## Task to carry out:
Transcribe the data below verbatim from the line with "DIGITS pin CLK: D2 -> D7" to the line with "RTC1 pin VCC: 5V -> GND". Include both of those lines.

## Available data:

== Segment start ==

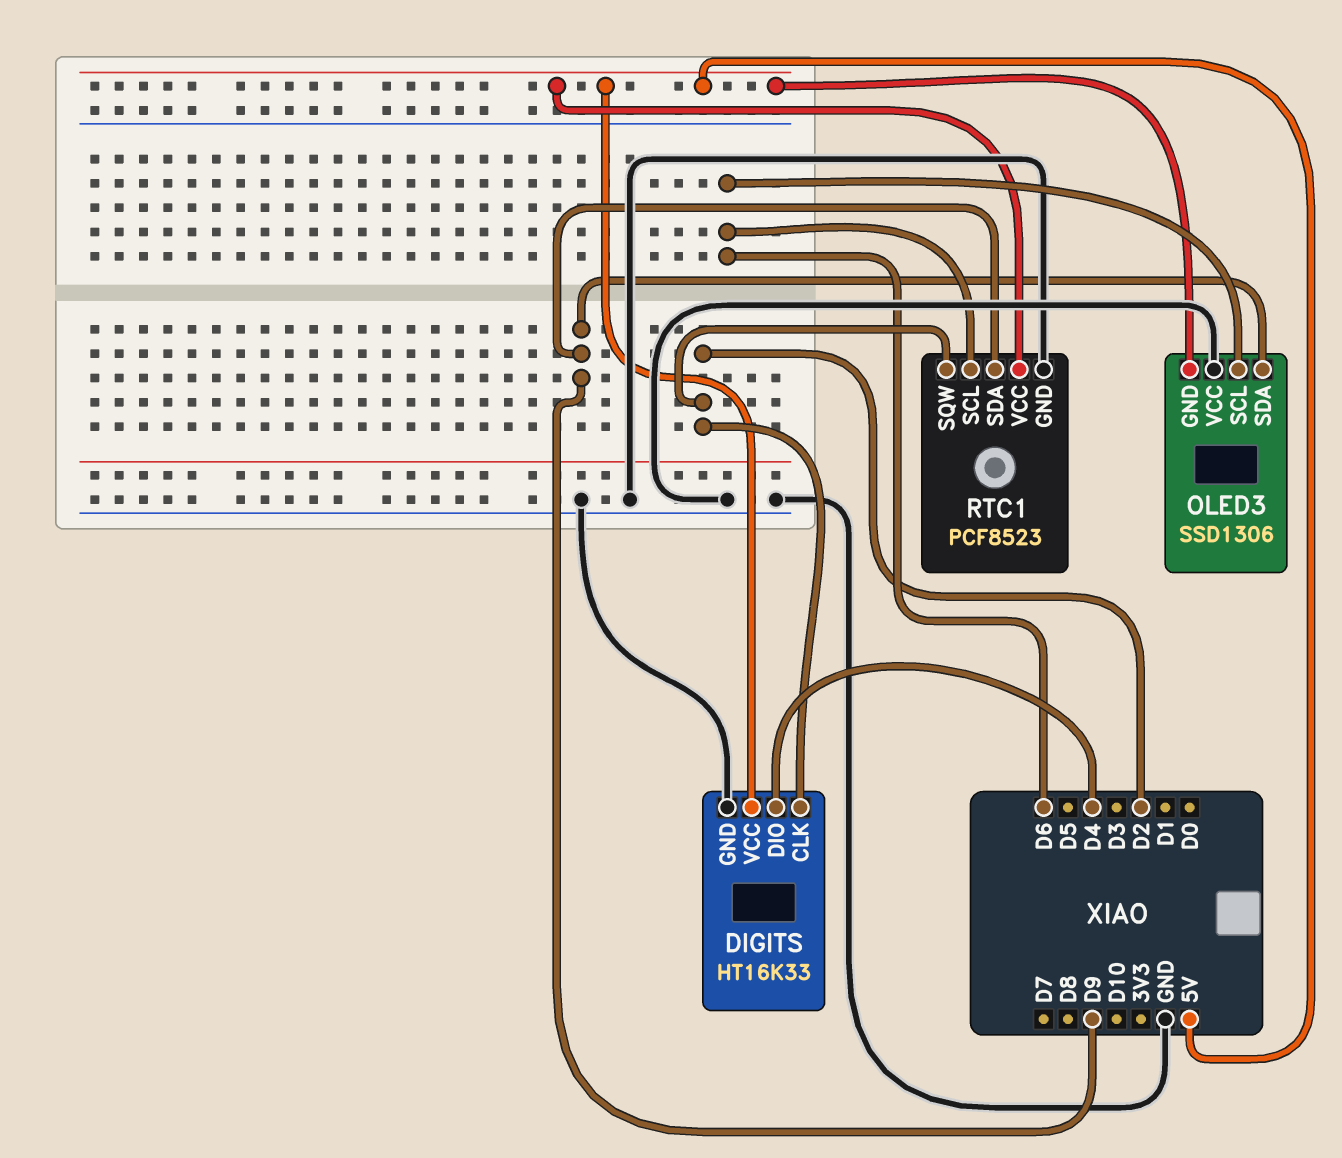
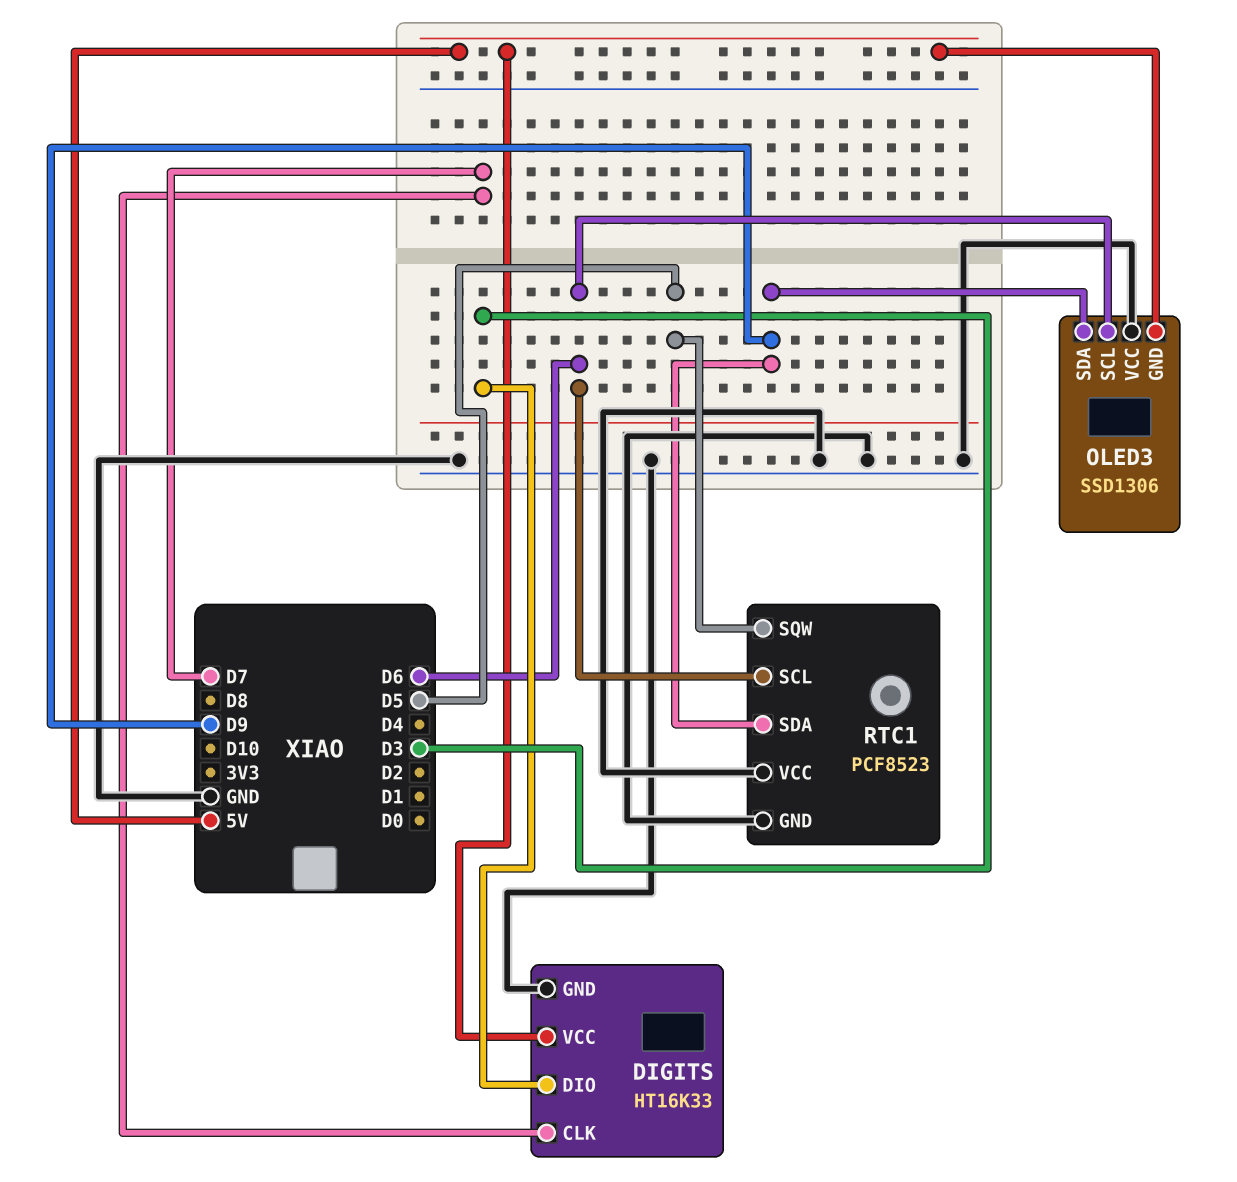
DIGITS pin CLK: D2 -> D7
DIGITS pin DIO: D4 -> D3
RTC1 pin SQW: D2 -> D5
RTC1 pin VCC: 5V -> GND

== Segment end ==
== Segment start ==

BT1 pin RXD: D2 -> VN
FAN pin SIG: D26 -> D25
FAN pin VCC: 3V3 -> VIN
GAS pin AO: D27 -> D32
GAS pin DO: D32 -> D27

== Segment end ==

## Output for this task:
DIGITS pin CLK: D2 -> D7
DIGITS pin DIO: D4 -> D3
RTC1 pin SQW: D2 -> D5
RTC1 pin VCC: 5V -> GND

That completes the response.